Lines that contain "cyan" are to be copied from the material, every one of them.

- [EXERCISE INPUTS]
┌────────

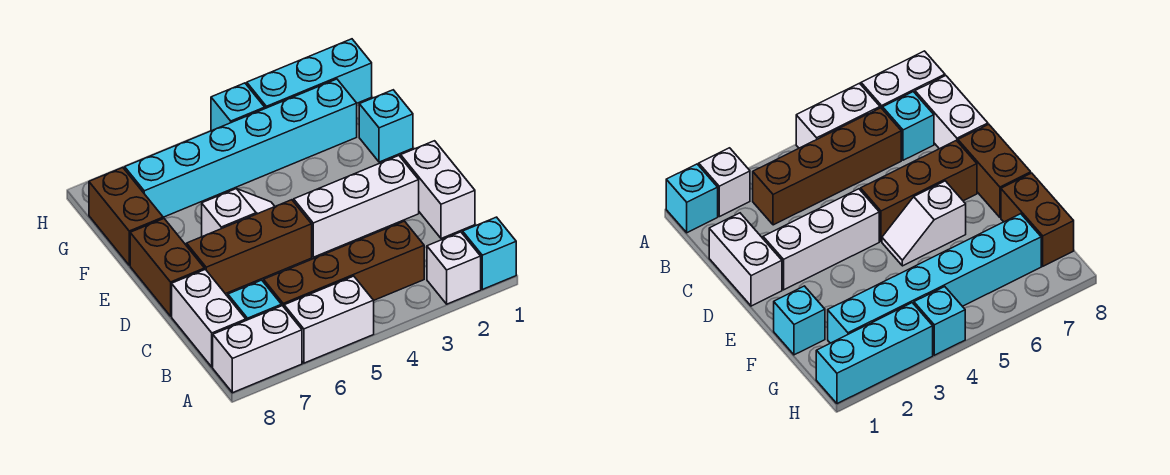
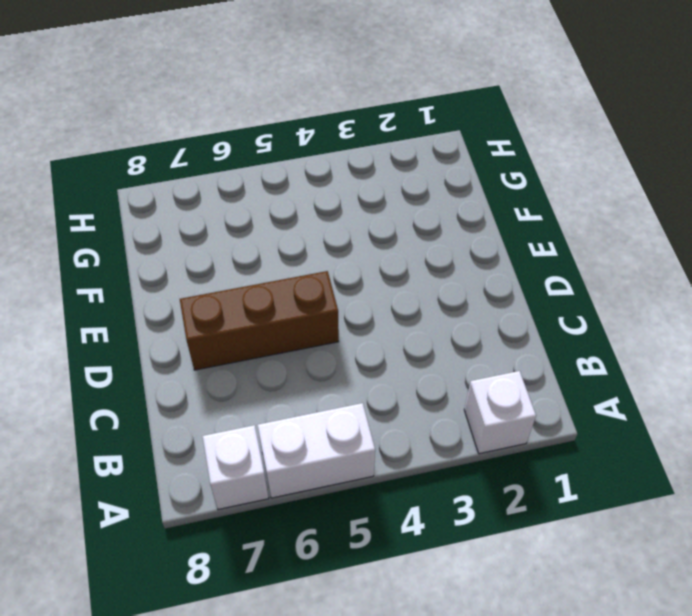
white brick A7 level 1 -> white brick A7:A8 level 1
none -> cyan brick A1 level 1
none -> brown brick B3:B6 level 1
none -> cyan brick B7 level 1

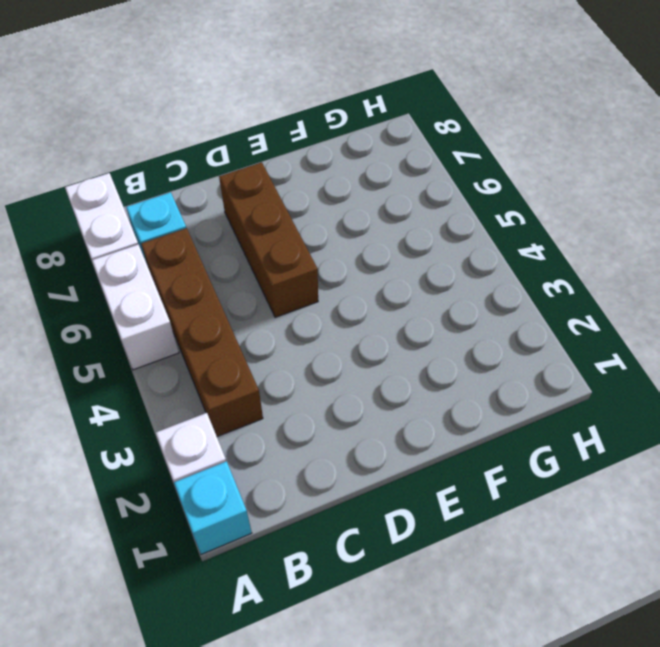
none -> white brick B8:C8 level 1
none -> white brick C1:D1 level 1
none -> white brick D2:D4 level 1

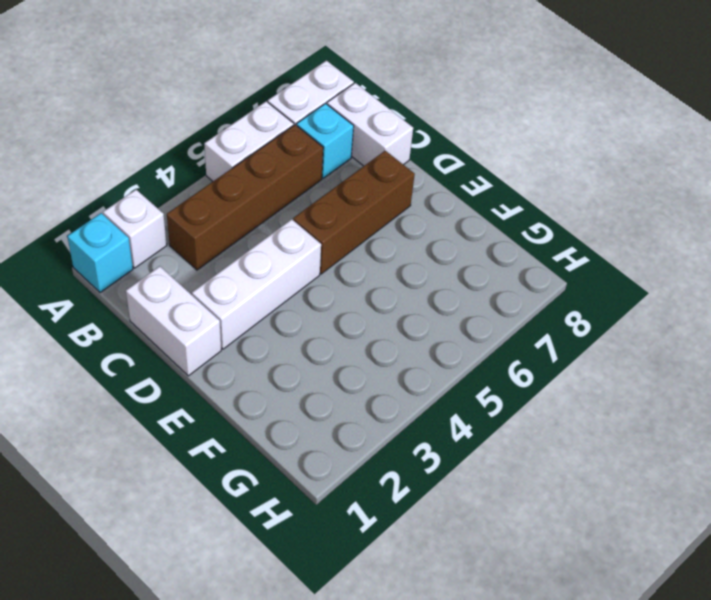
none -> brown brick D8:E8 level 1
none -> white slope E5:E6 level 1 top 6
none -> cyan brick F1 level 1

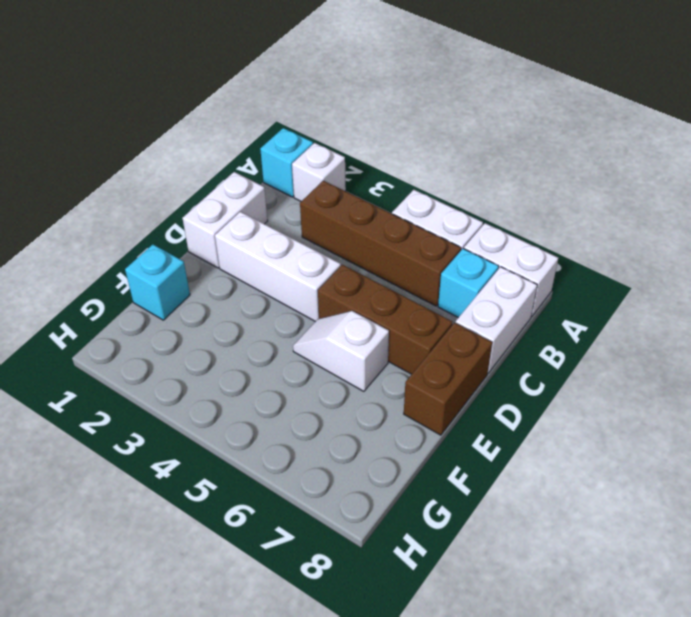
none -> brown brick F8:G8 level 1
none -> cyan brick G2:G7 level 1
none -> cyan brick H1:H3 level 1

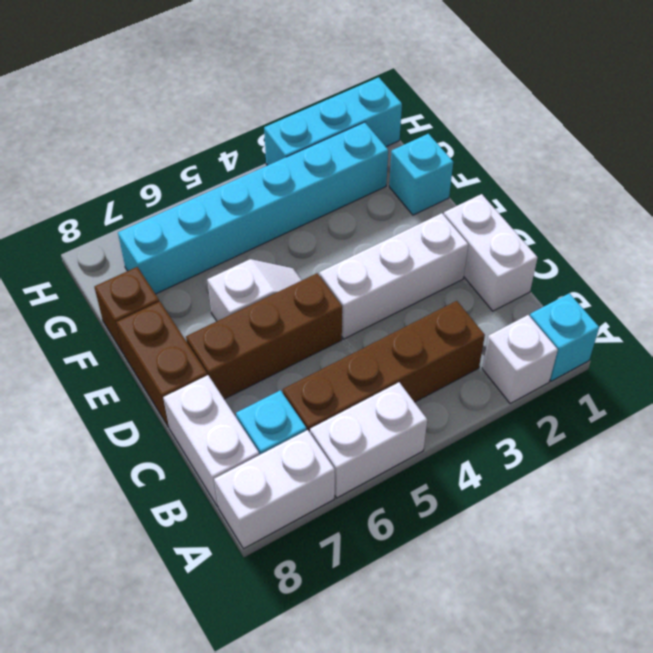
brown brick F8 level 1 -> brown brick F8:G8 level 1
none -> cyan brick H4 level 1

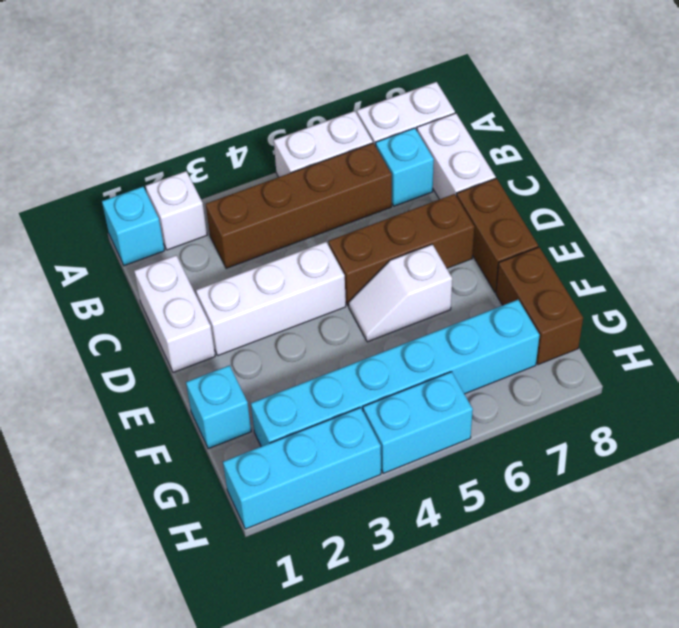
cyan brick H4:H5 level 1 -> cyan brick H4 level 1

└────────

- [ANSWER TO THIS TASK]
none -> cyan brick A1 level 1
none -> cyan brick B7 level 1
none -> cyan brick F1 level 1
none -> cyan brick G2:G7 level 1
none -> cyan brick H1:H3 level 1
none -> cyan brick H4 level 1
cyan brick H4:H5 level 1 -> cyan brick H4 level 1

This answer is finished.